» **Exercise brief**
Which lines of the entries contain the string "brown"? Copy each of them.

[Spatial object tracking data]
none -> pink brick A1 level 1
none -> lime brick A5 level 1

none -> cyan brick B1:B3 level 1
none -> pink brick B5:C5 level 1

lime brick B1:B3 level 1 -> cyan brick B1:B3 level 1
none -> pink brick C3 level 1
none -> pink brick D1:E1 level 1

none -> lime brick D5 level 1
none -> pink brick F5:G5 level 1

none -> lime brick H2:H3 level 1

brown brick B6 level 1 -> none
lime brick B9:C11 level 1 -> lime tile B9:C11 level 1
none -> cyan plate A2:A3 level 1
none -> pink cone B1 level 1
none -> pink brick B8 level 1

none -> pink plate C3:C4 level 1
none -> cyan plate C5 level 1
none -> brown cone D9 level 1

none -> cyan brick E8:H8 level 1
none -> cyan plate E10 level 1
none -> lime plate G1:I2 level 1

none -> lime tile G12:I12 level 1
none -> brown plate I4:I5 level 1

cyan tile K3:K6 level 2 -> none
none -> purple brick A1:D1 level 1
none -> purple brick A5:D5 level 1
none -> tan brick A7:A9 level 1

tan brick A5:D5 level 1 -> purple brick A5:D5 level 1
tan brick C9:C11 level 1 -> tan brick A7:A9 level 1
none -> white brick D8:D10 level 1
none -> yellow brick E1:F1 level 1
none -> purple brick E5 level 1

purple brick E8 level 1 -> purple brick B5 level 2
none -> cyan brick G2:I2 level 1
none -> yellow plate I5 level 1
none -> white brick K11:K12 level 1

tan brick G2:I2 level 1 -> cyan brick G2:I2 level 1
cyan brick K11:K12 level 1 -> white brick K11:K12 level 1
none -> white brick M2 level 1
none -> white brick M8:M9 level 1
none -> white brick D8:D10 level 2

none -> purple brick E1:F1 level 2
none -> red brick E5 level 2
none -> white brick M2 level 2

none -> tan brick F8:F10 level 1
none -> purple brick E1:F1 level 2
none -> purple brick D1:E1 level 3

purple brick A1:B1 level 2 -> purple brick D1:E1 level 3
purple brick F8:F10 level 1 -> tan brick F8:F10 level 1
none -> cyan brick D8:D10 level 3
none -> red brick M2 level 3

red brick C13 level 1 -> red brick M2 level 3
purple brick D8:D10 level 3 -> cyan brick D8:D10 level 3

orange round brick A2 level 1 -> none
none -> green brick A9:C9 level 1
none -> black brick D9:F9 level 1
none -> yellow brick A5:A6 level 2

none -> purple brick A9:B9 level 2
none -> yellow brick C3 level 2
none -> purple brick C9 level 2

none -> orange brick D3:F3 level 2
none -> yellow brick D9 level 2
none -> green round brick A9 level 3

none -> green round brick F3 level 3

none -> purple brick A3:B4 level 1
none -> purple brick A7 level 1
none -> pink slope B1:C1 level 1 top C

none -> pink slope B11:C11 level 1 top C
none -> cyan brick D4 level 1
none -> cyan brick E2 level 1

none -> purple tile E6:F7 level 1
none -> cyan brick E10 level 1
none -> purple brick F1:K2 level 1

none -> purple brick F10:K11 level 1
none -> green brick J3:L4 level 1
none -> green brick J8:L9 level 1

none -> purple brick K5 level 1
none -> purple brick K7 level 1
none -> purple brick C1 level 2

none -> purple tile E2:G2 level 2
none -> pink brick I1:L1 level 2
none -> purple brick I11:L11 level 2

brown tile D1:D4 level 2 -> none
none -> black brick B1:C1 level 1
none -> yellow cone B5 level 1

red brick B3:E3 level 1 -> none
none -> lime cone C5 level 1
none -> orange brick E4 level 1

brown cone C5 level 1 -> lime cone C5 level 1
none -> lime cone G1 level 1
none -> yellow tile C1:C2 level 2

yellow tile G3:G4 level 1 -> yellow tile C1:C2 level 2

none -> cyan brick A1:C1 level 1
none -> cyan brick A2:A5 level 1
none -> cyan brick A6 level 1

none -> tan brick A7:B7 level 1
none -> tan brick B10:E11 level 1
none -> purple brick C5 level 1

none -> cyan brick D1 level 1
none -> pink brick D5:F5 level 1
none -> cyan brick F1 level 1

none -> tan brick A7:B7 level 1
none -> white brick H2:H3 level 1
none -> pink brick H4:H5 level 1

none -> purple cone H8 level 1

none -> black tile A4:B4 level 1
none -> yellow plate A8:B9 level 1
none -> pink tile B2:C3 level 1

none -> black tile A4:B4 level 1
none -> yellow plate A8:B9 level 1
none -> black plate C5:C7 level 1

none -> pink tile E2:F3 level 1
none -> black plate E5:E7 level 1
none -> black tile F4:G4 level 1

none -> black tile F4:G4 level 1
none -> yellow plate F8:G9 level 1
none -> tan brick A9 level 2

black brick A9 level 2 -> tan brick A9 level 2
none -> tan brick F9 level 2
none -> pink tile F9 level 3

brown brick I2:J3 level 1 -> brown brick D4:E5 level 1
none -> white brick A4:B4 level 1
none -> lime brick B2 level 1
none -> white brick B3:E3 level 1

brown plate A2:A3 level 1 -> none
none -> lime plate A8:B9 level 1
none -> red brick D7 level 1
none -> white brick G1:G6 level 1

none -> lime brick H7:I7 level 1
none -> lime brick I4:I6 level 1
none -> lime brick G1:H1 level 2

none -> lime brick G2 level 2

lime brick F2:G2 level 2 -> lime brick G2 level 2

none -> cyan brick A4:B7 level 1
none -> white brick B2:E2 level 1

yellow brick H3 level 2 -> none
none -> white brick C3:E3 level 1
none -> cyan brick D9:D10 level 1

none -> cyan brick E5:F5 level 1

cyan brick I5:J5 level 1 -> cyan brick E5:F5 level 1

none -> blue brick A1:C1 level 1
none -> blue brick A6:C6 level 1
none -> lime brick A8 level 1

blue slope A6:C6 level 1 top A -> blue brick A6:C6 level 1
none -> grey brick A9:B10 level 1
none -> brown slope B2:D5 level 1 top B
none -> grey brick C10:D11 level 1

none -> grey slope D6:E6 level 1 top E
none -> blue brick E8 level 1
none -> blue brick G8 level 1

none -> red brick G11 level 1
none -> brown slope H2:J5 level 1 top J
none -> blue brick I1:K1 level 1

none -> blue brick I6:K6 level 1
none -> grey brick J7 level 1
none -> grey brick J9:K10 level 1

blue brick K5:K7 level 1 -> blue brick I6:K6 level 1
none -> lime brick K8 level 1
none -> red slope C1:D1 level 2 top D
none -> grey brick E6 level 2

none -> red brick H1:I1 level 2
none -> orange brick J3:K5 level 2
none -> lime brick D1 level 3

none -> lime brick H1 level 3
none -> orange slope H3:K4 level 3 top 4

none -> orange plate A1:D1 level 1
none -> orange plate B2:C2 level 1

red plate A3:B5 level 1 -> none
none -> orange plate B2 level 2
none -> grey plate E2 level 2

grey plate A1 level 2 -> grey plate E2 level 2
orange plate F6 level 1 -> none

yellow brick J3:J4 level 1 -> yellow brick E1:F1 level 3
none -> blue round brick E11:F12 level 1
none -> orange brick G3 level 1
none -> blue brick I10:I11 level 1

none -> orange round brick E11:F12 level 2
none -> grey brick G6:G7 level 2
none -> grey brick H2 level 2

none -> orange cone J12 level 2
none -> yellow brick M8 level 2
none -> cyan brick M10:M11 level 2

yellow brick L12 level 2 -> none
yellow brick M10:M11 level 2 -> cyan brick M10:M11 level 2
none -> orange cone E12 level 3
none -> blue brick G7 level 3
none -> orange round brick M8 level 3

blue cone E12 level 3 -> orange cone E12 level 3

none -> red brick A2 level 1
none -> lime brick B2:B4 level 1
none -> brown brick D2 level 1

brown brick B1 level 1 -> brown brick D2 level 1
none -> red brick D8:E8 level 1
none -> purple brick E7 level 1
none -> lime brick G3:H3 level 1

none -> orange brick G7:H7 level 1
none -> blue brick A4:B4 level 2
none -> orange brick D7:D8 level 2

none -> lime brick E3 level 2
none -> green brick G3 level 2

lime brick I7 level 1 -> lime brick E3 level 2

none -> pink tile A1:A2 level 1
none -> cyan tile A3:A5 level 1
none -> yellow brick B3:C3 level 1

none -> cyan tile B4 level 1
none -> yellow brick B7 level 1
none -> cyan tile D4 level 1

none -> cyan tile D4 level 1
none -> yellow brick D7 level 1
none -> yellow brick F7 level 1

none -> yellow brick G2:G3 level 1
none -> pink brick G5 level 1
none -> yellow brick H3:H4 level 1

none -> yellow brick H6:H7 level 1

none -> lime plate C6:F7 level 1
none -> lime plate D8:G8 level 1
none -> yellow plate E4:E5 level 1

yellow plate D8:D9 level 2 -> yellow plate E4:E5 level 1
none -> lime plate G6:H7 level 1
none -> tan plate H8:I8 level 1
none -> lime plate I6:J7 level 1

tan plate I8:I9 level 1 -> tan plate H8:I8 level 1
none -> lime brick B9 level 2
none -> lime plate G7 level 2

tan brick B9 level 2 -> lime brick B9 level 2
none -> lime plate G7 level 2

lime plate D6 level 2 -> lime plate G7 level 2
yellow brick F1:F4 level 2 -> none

» **Answer to this task**
brown brick B6 level 1 -> none
none -> brown cone D9 level 1
none -> brown plate I4:I5 level 1
brown tile D1:D4 level 2 -> none
brown cone C5 level 1 -> lime cone C5 level 1
brown brick I2:J3 level 1 -> brown brick D4:E5 level 1
brown plate A2:A3 level 1 -> none
none -> brown slope B2:D5 level 1 top B
none -> brown slope H2:J5 level 1 top J
none -> brown brick D2 level 1
brown brick B1 level 1 -> brown brick D2 level 1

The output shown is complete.